Stored entries:
+++

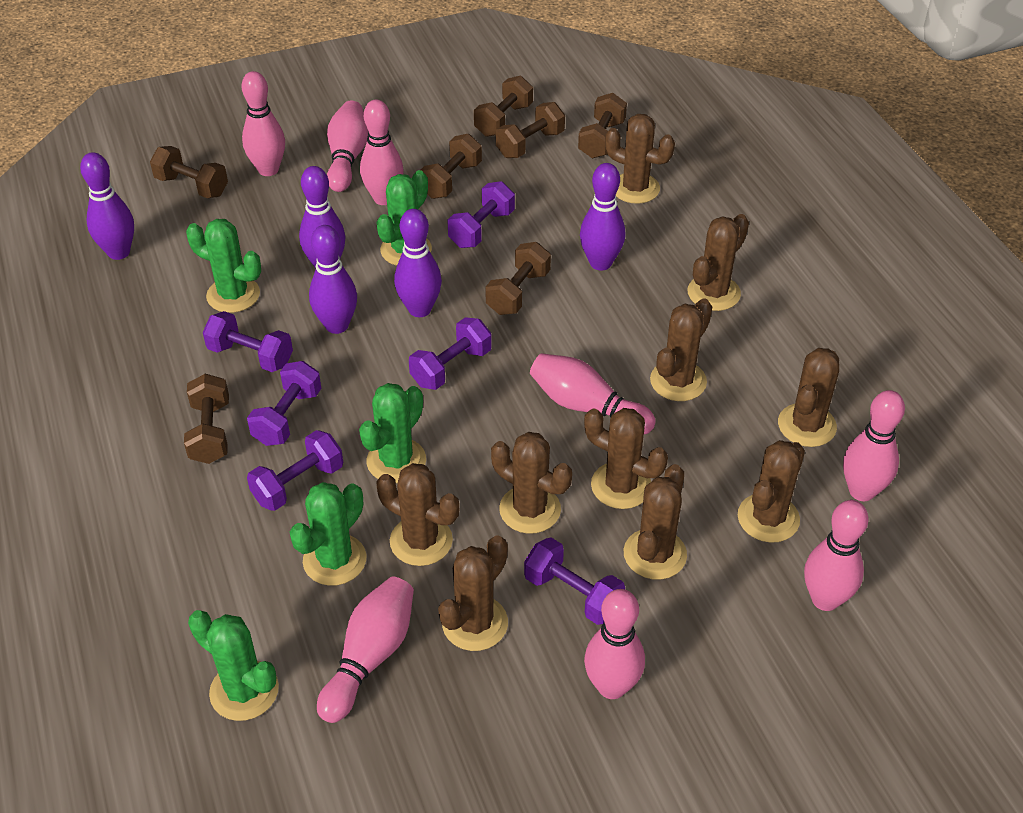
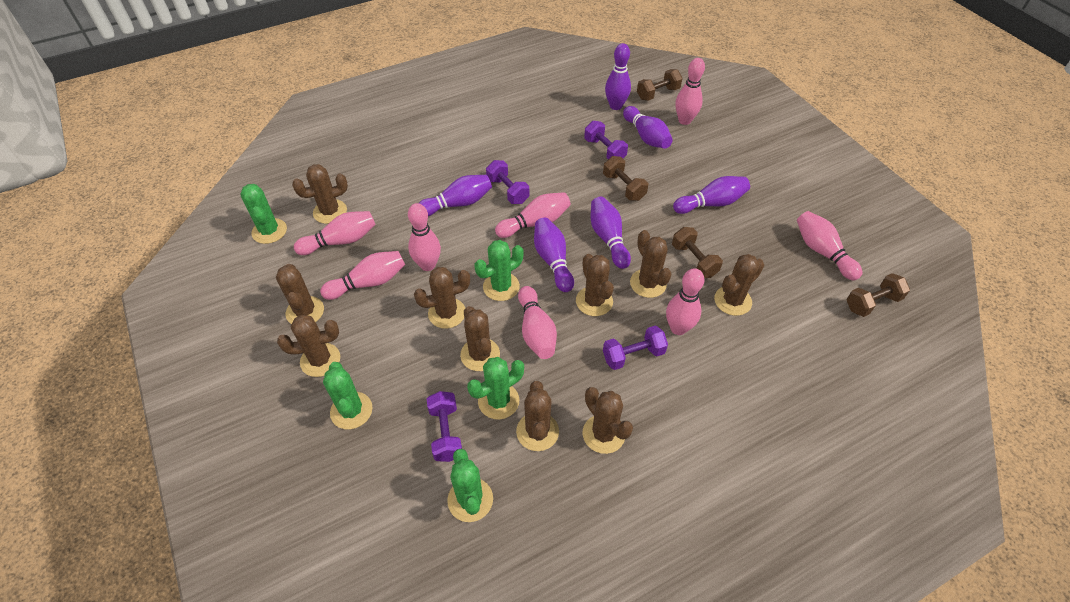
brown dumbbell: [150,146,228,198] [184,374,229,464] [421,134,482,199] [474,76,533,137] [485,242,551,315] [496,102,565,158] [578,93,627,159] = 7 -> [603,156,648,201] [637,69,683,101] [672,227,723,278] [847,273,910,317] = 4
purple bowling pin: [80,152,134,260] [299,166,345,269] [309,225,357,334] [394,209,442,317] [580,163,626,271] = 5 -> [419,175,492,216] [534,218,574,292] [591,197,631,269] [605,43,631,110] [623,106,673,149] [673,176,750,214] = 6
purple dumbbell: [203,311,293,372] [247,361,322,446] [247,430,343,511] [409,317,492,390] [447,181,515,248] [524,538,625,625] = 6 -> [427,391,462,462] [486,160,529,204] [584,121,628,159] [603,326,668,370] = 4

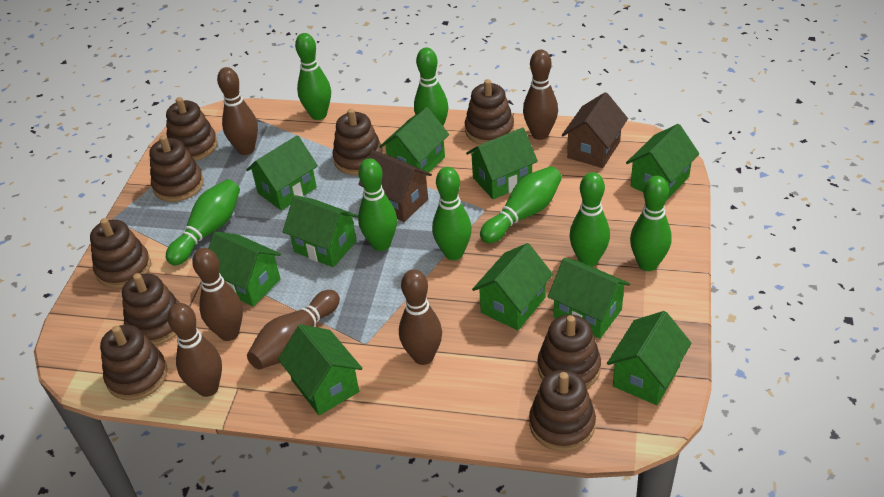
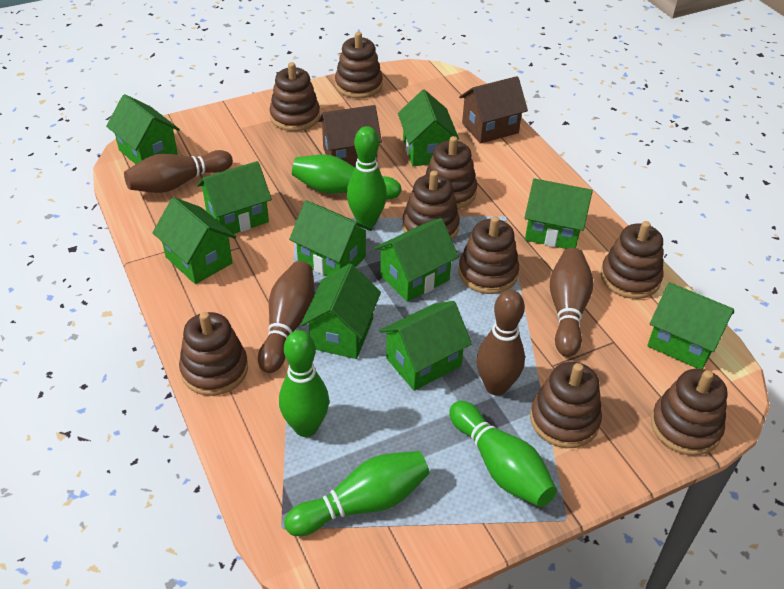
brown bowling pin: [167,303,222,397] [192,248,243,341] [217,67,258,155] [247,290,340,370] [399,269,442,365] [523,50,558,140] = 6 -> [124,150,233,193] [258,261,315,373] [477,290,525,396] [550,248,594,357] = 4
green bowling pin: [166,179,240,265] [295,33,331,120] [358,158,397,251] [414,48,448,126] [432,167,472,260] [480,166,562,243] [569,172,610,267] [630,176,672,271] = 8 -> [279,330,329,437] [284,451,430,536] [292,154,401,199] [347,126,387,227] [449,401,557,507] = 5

+++

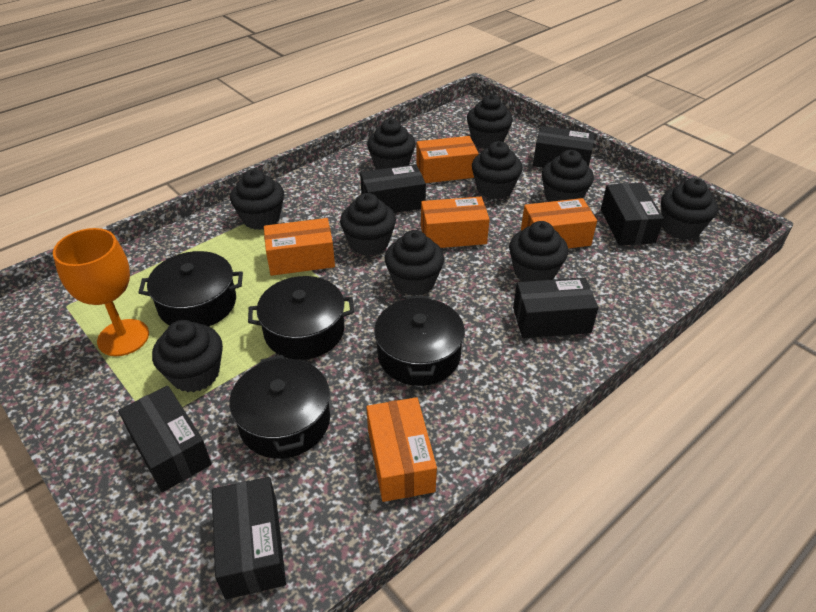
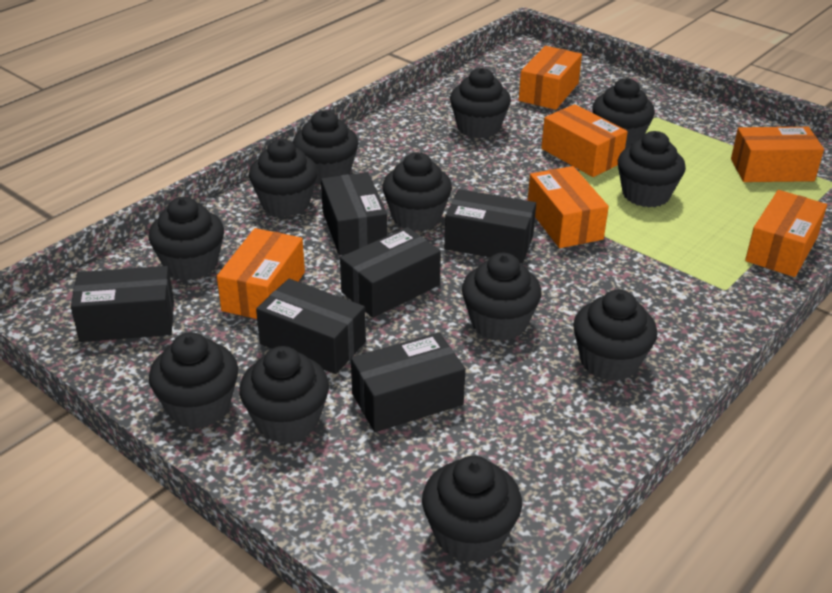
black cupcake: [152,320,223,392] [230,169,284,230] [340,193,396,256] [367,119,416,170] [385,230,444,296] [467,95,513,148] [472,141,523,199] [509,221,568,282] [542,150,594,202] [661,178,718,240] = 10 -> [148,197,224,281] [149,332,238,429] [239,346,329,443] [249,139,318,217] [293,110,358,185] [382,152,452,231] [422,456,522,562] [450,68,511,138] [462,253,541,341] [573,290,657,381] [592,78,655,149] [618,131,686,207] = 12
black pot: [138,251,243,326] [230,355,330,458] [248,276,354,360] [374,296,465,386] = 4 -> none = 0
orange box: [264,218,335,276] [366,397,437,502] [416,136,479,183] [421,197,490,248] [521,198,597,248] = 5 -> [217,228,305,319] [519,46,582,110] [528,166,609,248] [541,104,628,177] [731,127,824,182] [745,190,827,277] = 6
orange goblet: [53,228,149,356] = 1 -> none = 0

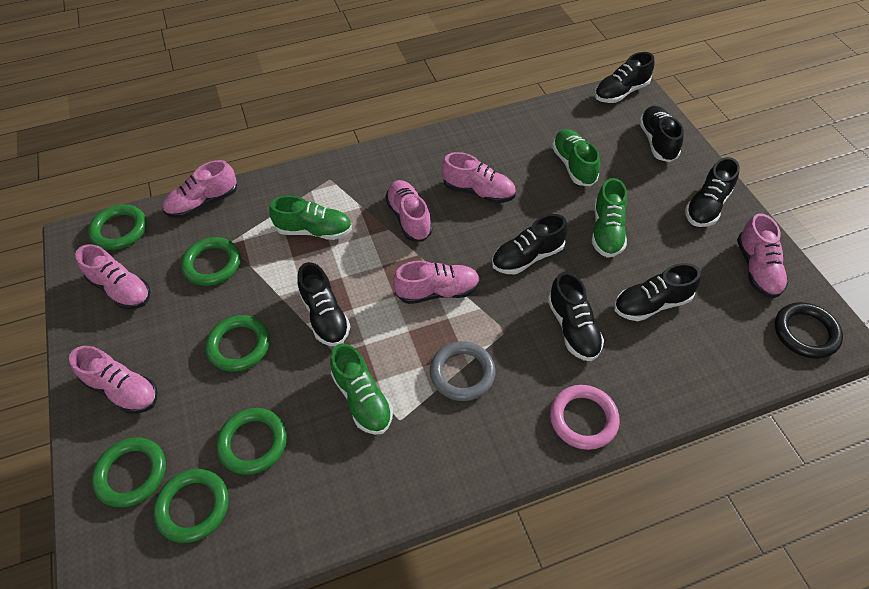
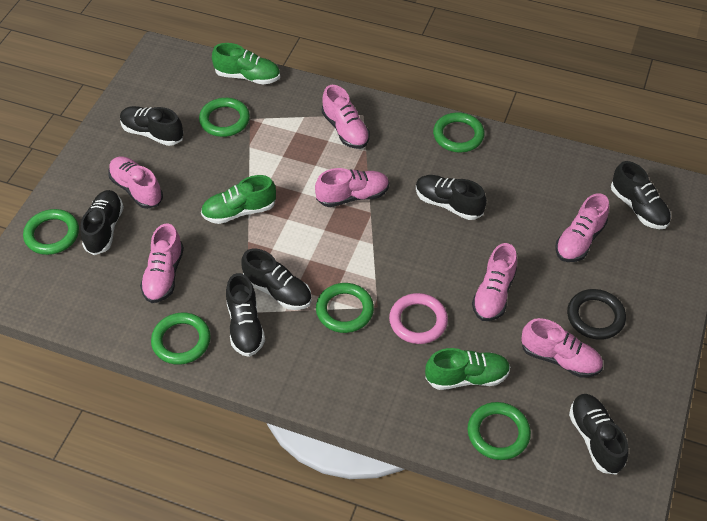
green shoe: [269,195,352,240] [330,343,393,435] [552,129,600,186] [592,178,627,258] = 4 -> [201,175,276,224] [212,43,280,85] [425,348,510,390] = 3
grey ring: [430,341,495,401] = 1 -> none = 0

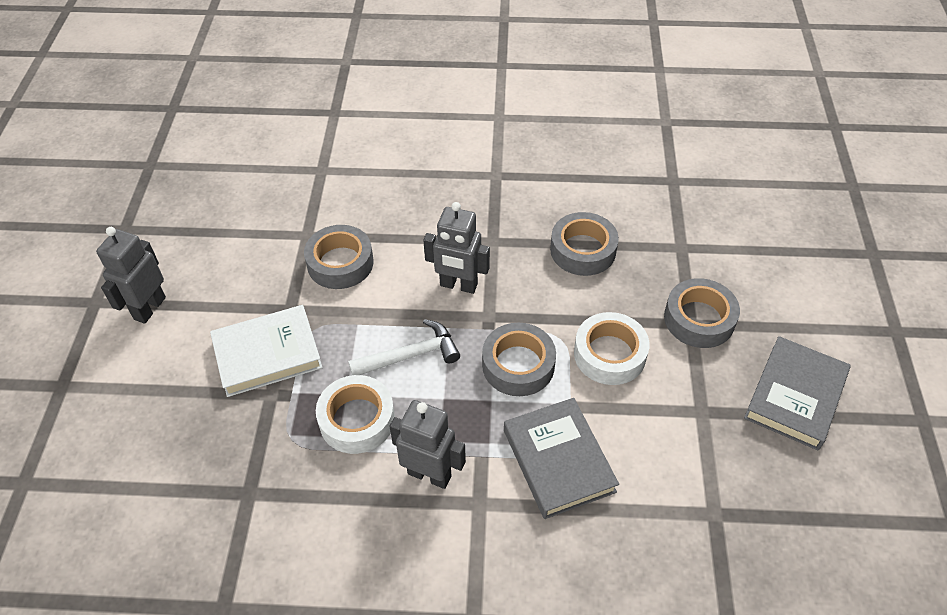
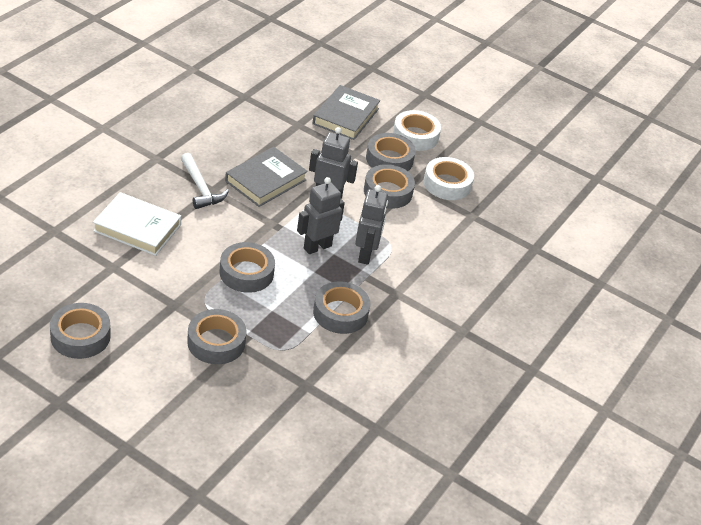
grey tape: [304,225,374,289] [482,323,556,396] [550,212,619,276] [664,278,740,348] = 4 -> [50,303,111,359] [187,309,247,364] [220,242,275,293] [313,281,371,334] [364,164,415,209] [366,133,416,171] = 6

+++

Would you copy out exactly the lines above that start at the one containing "purple bowling pin: [80,152,134,260]" and end at the one containing "purple dumbbell: [203,311,293,372]", inclusive?

[OUTPUT BELOW]:
purple bowling pin: [80,152,134,260] [299,166,345,269] [309,225,357,334] [394,209,442,317] [580,163,626,271] = 5 -> [419,175,492,216] [534,218,574,292] [591,197,631,269] [605,43,631,110] [623,106,673,149] [673,176,750,214] = 6
purple dumbbell: [203,311,293,372] [247,361,322,446] [247,430,343,511] [409,317,492,390] [447,181,515,248] [524,538,625,625] = 6 -> [427,391,462,462] [486,160,529,204] [584,121,628,159] [603,326,668,370] = 4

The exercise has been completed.